**MATERIAL PROVIDED**
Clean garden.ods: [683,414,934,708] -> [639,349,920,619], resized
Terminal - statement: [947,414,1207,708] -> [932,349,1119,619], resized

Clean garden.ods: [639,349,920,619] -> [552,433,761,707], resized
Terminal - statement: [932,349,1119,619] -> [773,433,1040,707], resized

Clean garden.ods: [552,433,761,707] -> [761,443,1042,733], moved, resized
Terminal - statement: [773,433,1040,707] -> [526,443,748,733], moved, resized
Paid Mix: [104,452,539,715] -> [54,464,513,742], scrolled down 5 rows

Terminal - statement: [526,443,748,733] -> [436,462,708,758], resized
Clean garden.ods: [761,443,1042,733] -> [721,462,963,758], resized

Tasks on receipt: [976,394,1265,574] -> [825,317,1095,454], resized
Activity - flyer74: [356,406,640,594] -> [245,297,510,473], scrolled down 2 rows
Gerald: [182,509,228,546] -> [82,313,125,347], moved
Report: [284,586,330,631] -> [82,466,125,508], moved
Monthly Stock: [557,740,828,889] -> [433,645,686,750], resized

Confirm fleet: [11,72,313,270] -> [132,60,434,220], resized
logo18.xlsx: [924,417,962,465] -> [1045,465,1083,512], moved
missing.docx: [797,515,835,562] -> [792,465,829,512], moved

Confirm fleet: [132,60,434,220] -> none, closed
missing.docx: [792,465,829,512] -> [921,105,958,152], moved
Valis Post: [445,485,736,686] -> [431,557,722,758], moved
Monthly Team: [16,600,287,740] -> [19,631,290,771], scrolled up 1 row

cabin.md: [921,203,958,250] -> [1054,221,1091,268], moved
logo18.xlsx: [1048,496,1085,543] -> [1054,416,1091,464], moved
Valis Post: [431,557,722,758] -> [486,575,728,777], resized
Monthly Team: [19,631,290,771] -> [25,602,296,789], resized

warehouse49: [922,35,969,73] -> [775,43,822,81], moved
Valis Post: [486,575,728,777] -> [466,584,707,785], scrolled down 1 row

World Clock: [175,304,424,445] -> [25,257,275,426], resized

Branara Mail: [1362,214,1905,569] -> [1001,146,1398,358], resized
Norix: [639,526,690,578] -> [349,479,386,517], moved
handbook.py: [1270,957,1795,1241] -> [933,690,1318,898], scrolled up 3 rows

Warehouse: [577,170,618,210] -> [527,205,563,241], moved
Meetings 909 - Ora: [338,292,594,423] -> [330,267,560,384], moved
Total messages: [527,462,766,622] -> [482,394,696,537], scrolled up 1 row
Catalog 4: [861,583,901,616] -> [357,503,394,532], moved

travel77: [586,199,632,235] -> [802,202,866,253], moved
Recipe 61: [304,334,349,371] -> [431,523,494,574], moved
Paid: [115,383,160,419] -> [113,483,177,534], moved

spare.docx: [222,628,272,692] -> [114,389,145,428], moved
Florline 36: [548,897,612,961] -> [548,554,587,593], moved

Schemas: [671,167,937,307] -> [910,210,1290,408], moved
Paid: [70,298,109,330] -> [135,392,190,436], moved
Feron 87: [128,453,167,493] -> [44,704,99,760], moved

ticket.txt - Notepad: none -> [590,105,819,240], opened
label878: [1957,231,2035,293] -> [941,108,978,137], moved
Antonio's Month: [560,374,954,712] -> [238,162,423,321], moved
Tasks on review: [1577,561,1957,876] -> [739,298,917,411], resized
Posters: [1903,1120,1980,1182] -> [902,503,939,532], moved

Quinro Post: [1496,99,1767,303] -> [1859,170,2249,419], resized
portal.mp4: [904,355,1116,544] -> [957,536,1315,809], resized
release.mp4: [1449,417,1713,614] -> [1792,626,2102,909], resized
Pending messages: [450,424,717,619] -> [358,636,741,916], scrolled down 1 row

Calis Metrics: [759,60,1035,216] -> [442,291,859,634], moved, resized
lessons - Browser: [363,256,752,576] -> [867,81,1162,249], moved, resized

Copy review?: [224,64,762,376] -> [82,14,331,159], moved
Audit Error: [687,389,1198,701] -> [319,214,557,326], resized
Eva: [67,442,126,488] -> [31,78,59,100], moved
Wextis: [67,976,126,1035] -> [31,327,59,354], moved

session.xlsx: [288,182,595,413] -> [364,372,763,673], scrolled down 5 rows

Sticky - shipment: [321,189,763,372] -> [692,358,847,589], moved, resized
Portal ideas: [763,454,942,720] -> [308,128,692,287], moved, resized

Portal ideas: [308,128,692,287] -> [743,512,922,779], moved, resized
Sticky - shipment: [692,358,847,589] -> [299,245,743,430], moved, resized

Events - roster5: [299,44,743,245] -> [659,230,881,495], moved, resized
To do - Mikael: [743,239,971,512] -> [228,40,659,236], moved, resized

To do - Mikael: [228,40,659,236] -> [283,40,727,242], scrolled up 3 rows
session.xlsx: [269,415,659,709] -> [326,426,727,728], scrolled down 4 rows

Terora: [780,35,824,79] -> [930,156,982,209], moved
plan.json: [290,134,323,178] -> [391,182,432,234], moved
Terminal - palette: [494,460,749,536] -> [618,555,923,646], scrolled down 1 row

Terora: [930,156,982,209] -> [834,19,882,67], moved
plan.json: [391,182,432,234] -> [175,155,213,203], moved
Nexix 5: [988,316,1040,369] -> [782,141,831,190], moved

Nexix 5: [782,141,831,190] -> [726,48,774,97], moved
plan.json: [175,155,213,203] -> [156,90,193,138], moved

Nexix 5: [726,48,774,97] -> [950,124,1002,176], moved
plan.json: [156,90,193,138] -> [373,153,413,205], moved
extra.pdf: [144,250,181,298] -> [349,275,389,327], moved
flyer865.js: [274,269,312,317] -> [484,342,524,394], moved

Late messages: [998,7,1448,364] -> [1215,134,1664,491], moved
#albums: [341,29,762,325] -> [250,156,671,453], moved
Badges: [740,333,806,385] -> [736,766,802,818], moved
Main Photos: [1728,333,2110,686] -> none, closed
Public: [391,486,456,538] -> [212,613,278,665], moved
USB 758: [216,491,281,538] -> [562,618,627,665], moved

**AIM OF THE TASK**
The listing above needs to be retyped. Reproduce every line exactly.

**PROBLEM SOLUTION**
Clean garden.ods: [683,414,934,708] -> [639,349,920,619], resized
Terminal - statement: [947,414,1207,708] -> [932,349,1119,619], resized

Clean garden.ods: [639,349,920,619] -> [552,433,761,707], resized
Terminal - statement: [932,349,1119,619] -> [773,433,1040,707], resized

Clean garden.ods: [552,433,761,707] -> [761,443,1042,733], moved, resized
Terminal - statement: [773,433,1040,707] -> [526,443,748,733], moved, resized
Paid Mix: [104,452,539,715] -> [54,464,513,742], scrolled down 5 rows

Terminal - statement: [526,443,748,733] -> [436,462,708,758], resized
Clean garden.ods: [761,443,1042,733] -> [721,462,963,758], resized

Tasks on receipt: [976,394,1265,574] -> [825,317,1095,454], resized
Activity - flyer74: [356,406,640,594] -> [245,297,510,473], scrolled down 2 rows
Gerald: [182,509,228,546] -> [82,313,125,347], moved
Report: [284,586,330,631] -> [82,466,125,508], moved
Monthly Stock: [557,740,828,889] -> [433,645,686,750], resized

Confirm fleet: [11,72,313,270] -> [132,60,434,220], resized
logo18.xlsx: [924,417,962,465] -> [1045,465,1083,512], moved
missing.docx: [797,515,835,562] -> [792,465,829,512], moved

Confirm fleet: [132,60,434,220] -> none, closed
missing.docx: [792,465,829,512] -> [921,105,958,152], moved
Valis Post: [445,485,736,686] -> [431,557,722,758], moved
Monthly Team: [16,600,287,740] -> [19,631,290,771], scrolled up 1 row

cabin.md: [921,203,958,250] -> [1054,221,1091,268], moved
logo18.xlsx: [1048,496,1085,543] -> [1054,416,1091,464], moved
Valis Post: [431,557,722,758] -> [486,575,728,777], resized
Monthly Team: [19,631,290,771] -> [25,602,296,789], resized

warehouse49: [922,35,969,73] -> [775,43,822,81], moved
Valis Post: [486,575,728,777] -> [466,584,707,785], scrolled down 1 row

World Clock: [175,304,424,445] -> [25,257,275,426], resized

Branara Mail: [1362,214,1905,569] -> [1001,146,1398,358], resized
Norix: [639,526,690,578] -> [349,479,386,517], moved
handbook.py: [1270,957,1795,1241] -> [933,690,1318,898], scrolled up 3 rows

Warehouse: [577,170,618,210] -> [527,205,563,241], moved
Meetings 909 - Ora: [338,292,594,423] -> [330,267,560,384], moved
Total messages: [527,462,766,622] -> [482,394,696,537], scrolled up 1 row
Catalog 4: [861,583,901,616] -> [357,503,394,532], moved

travel77: [586,199,632,235] -> [802,202,866,253], moved
Recipe 61: [304,334,349,371] -> [431,523,494,574], moved
Paid: [115,383,160,419] -> [113,483,177,534], moved

spare.docx: [222,628,272,692] -> [114,389,145,428], moved
Florline 36: [548,897,612,961] -> [548,554,587,593], moved

Schemas: [671,167,937,307] -> [910,210,1290,408], moved
Paid: [70,298,109,330] -> [135,392,190,436], moved
Feron 87: [128,453,167,493] -> [44,704,99,760], moved

ticket.txt - Notepad: none -> [590,105,819,240], opened
label878: [1957,231,2035,293] -> [941,108,978,137], moved
Antonio's Month: [560,374,954,712] -> [238,162,423,321], moved
Tasks on review: [1577,561,1957,876] -> [739,298,917,411], resized
Posters: [1903,1120,1980,1182] -> [902,503,939,532], moved

Quinro Post: [1496,99,1767,303] -> [1859,170,2249,419], resized
portal.mp4: [904,355,1116,544] -> [957,536,1315,809], resized
release.mp4: [1449,417,1713,614] -> [1792,626,2102,909], resized
Pending messages: [450,424,717,619] -> [358,636,741,916], scrolled down 1 row

Calis Metrics: [759,60,1035,216] -> [442,291,859,634], moved, resized
lessons - Browser: [363,256,752,576] -> [867,81,1162,249], moved, resized

Copy review?: [224,64,762,376] -> [82,14,331,159], moved
Audit Error: [687,389,1198,701] -> [319,214,557,326], resized
Eva: [67,442,126,488] -> [31,78,59,100], moved
Wextis: [67,976,126,1035] -> [31,327,59,354], moved

session.xlsx: [288,182,595,413] -> [364,372,763,673], scrolled down 5 rows

Sticky - shipment: [321,189,763,372] -> [692,358,847,589], moved, resized
Portal ideas: [763,454,942,720] -> [308,128,692,287], moved, resized

Portal ideas: [308,128,692,287] -> [743,512,922,779], moved, resized
Sticky - shipment: [692,358,847,589] -> [299,245,743,430], moved, resized

Events - roster5: [299,44,743,245] -> [659,230,881,495], moved, resized
To do - Mikael: [743,239,971,512] -> [228,40,659,236], moved, resized

To do - Mikael: [228,40,659,236] -> [283,40,727,242], scrolled up 3 rows
session.xlsx: [269,415,659,709] -> [326,426,727,728], scrolled down 4 rows

Terora: [780,35,824,79] -> [930,156,982,209], moved
plan.json: [290,134,323,178] -> [391,182,432,234], moved
Terminal - palette: [494,460,749,536] -> [618,555,923,646], scrolled down 1 row

Terora: [930,156,982,209] -> [834,19,882,67], moved
plan.json: [391,182,432,234] -> [175,155,213,203], moved
Nexix 5: [988,316,1040,369] -> [782,141,831,190], moved

Nexix 5: [782,141,831,190] -> [726,48,774,97], moved
plan.json: [175,155,213,203] -> [156,90,193,138], moved

Nexix 5: [726,48,774,97] -> [950,124,1002,176], moved
plan.json: [156,90,193,138] -> [373,153,413,205], moved
extra.pdf: [144,250,181,298] -> [349,275,389,327], moved
flyer865.js: [274,269,312,317] -> [484,342,524,394], moved

Late messages: [998,7,1448,364] -> [1215,134,1664,491], moved
#albums: [341,29,762,325] -> [250,156,671,453], moved
Badges: [740,333,806,385] -> [736,766,802,818], moved
Main Photos: [1728,333,2110,686] -> none, closed
Public: [391,486,456,538] -> [212,613,278,665], moved
USB 758: [216,491,281,538] -> [562,618,627,665], moved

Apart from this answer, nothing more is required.